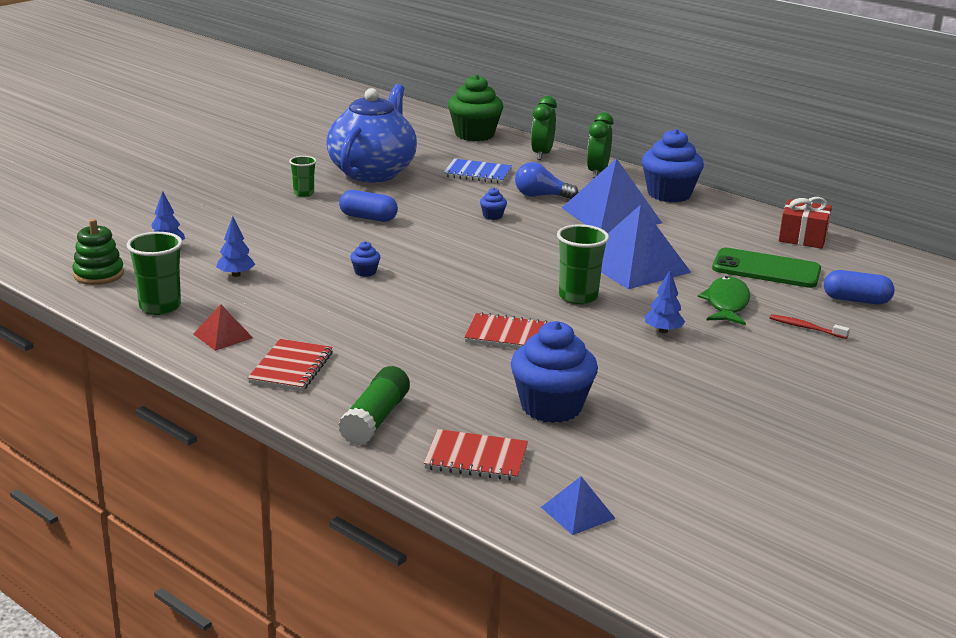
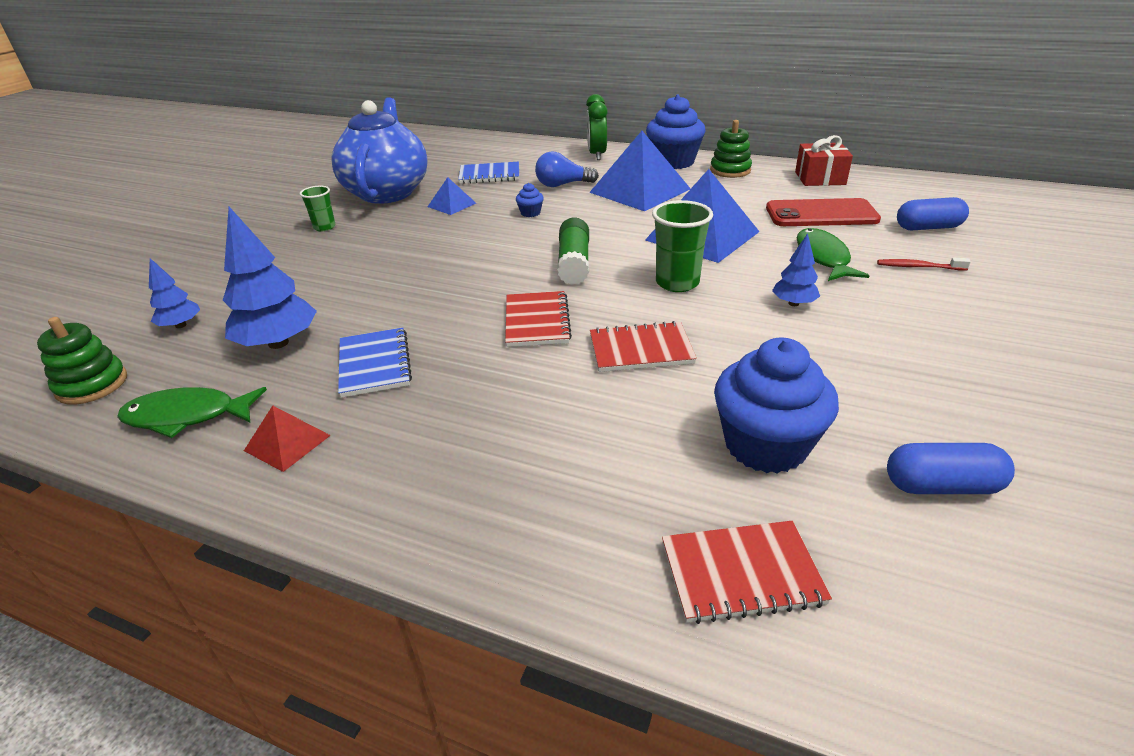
camera: 15 degrees left, 10 degrees up
(160, 307) = (187, 416): green cup -> green fish
(236, 275) = (278, 343): blue tree -> blue tree, size x1.83
(291, 368) = (401, 474): red notebook -> red notebook (537, 321)
(301, 303) = (374, 364): none -> blue notebook
(365, 272) = (432, 304): blue cupcake -> none
(368, 218) = (405, 240): blue capsule -> blue capsule (941, 486)
(375, 419) = (560, 538): green glue stick -> green glue stick (574, 263)
(474, 134) = (465, 142): green cupcake -> none
(542, 154) = (537, 148): green clock -> none
(578, 512) = (958, 645): blue pyramid -> blue pyramid (452, 205)
(719, 213) = (730, 170): none -> green stacking toy
(766, 269) = (821, 214): green phone -> red phone

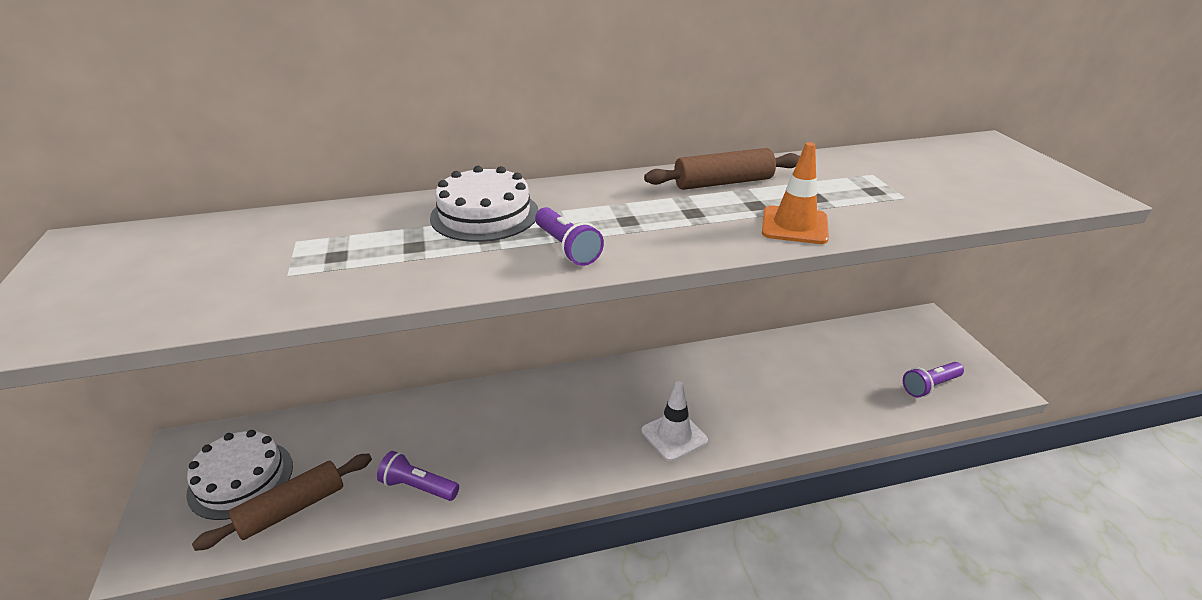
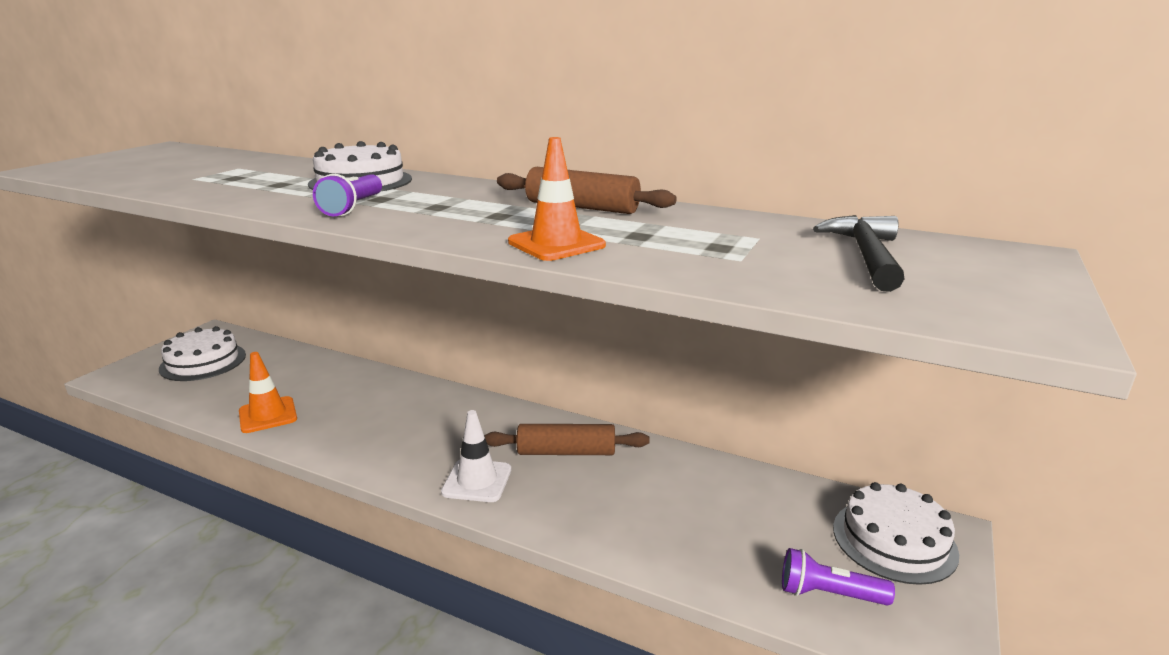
camera: 40 degrees right, 10 degrees down
(292, 509) = (196, 390): brown rolling pin -> brown rolling pin (566, 452)
(418, 487) = (268, 415): purple flashlight -> orange traffic cone
(915, 337) = (894, 540): none -> white cake
(943, 170) = (866, 255): none -> black hammer

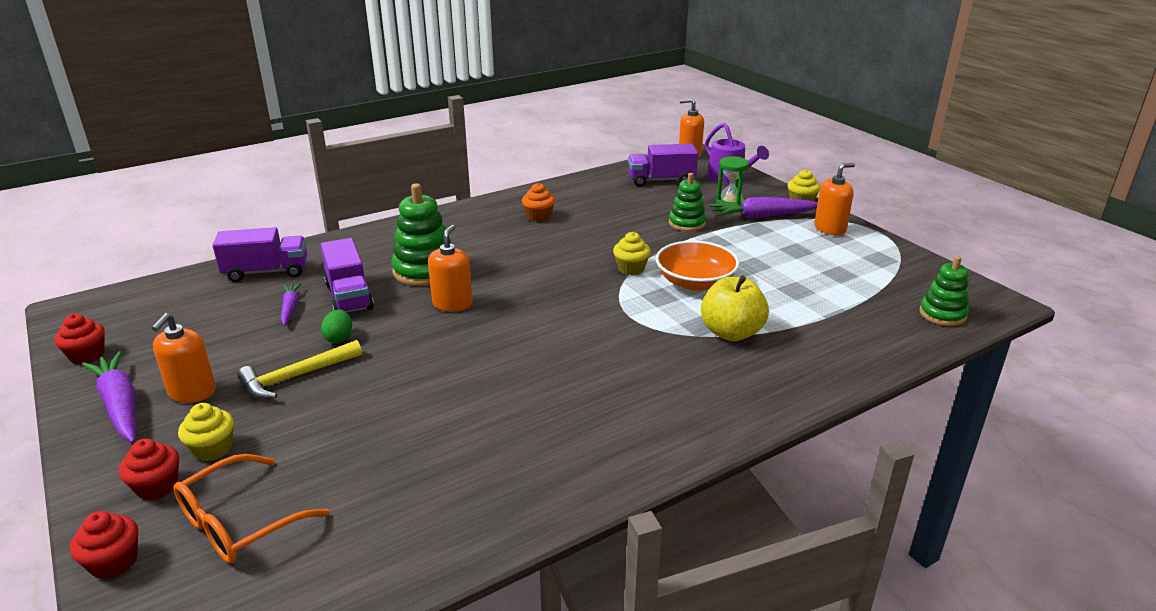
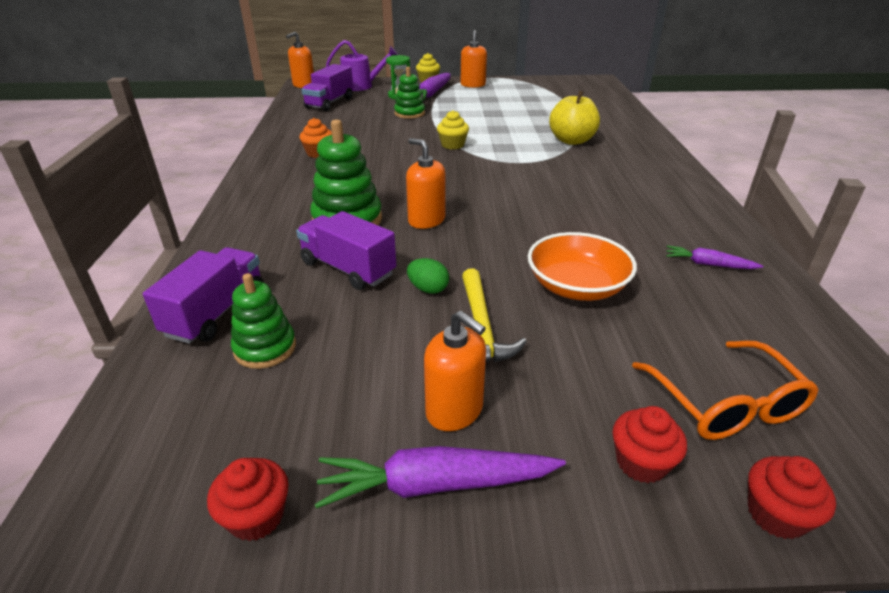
camera: 60 degrees left, 5 degrees up
(212, 449) = (586, 407): yellow cupcake -> none
(290, 308) = (329, 309): purple carrot -> purple carrot (708, 264)
(349, 296) = (348, 269): purple truck -> purple truck turned 150 degrees counterclockwise
(695, 282) = (496, 132): orange bowl -> orange bowl (577, 286)
(942, 314) = (598, 92): green stacking toy -> green stacking toy (265, 348)

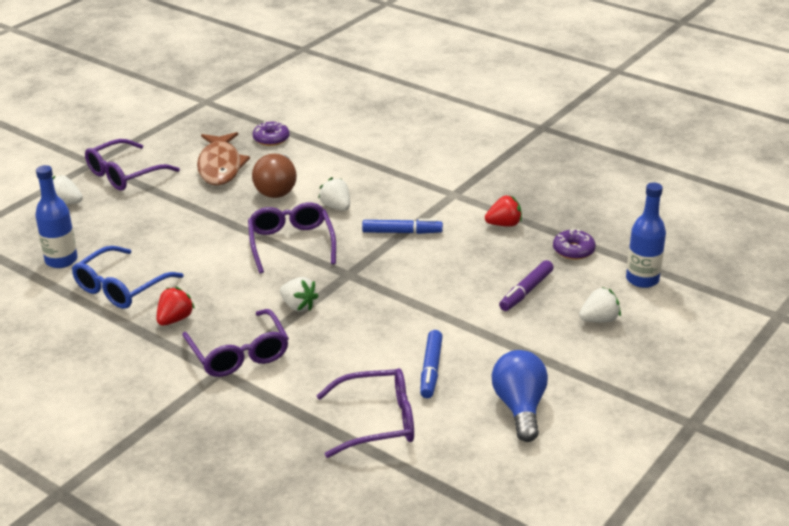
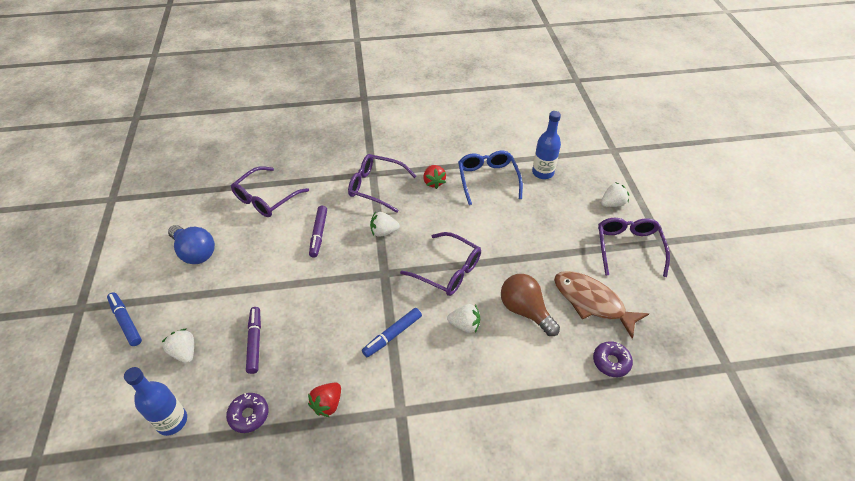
camera: 135 degrees right, 15 degrees up
(365, 344) = (318, 234): none -> purple marker
(431, 369) = (266, 243): blue marker -> blue marker (126, 321)
(599, 319) = (184, 352): white strawberry -> white strawberry turned 120 degrees clockwise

___

> [What needs to be done] Go through the material above and report each line containing "camera".

> [Solution to the exercise]
camera: 15 degrees left, 10 degrees up
camera: 40 degrees right, 10 degrees down
camera: 60 degrees left, 5 degrees up
camera: 135 degrees right, 15 degrees up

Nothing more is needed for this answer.